What the task asks: Reproduce word for word, from the entries below, the line with "(561, 129) = (623, 278): black clock -> none", the line with "(172, 401) = (228, 387): none", and every line between them, and nothing more.

Excerpted data:
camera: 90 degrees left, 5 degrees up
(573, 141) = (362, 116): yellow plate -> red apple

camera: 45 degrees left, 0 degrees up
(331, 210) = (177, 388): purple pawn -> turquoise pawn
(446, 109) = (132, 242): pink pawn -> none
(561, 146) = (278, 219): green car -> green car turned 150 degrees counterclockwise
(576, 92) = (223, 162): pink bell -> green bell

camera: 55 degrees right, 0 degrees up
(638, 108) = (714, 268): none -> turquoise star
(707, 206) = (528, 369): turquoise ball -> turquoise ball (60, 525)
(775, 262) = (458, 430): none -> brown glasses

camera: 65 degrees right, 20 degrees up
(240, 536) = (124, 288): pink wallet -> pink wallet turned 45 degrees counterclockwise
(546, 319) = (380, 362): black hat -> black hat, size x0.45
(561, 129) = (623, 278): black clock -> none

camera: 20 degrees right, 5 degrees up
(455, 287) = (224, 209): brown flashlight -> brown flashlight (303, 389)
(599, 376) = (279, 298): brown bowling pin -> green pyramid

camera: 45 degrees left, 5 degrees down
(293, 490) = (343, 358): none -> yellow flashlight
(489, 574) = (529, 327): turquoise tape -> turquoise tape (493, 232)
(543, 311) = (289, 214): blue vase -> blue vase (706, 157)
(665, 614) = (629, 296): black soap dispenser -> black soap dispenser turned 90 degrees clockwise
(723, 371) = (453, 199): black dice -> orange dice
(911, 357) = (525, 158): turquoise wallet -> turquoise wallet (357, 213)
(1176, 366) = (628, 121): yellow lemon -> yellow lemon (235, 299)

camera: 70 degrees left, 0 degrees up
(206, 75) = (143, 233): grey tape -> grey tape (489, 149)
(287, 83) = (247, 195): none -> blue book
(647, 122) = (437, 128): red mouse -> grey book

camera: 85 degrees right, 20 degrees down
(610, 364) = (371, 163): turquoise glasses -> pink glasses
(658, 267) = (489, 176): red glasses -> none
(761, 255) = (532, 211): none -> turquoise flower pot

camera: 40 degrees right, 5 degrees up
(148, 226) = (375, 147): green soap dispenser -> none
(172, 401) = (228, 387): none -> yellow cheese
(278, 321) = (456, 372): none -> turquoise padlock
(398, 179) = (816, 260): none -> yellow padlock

Written answer:
(561, 129) = (623, 278): black clock -> none

camera: 20 degrees right, 5 degrees up
(455, 287) = (224, 209): brown flashlight -> brown flashlight (303, 389)
(599, 376) = (279, 298): brown bowling pin -> green pyramid

camera: 45 degrees left, 5 degrees down
(293, 490) = (343, 358): none -> yellow flashlight
(489, 574) = (529, 327): turquoise tape -> turquoise tape (493, 232)
(543, 311) = (289, 214): blue vase -> blue vase (706, 157)
(665, 614) = (629, 296): black soap dispenser -> black soap dispenser turned 90 degrees clockwise
(723, 371) = (453, 199): black dice -> orange dice
(911, 357) = (525, 158): turquoise wallet -> turquoise wallet (357, 213)
(1176, 366) = (628, 121): yellow lemon -> yellow lemon (235, 299)

camera: 70 degrees left, 0 degrees up
(206, 75) = (143, 233): grey tape -> grey tape (489, 149)
(287, 83) = (247, 195): none -> blue book
(647, 122) = (437, 128): red mouse -> grey book

camera: 85 degrees right, 20 degrees down
(610, 364) = (371, 163): turquoise glasses -> pink glasses
(658, 267) = (489, 176): red glasses -> none
(761, 255) = (532, 211): none -> turquoise flower pot

camera: 40 degrees right, 5 degrees up
(148, 226) = (375, 147): green soap dispenser -> none
(172, 401) = (228, 387): none -> yellow cheese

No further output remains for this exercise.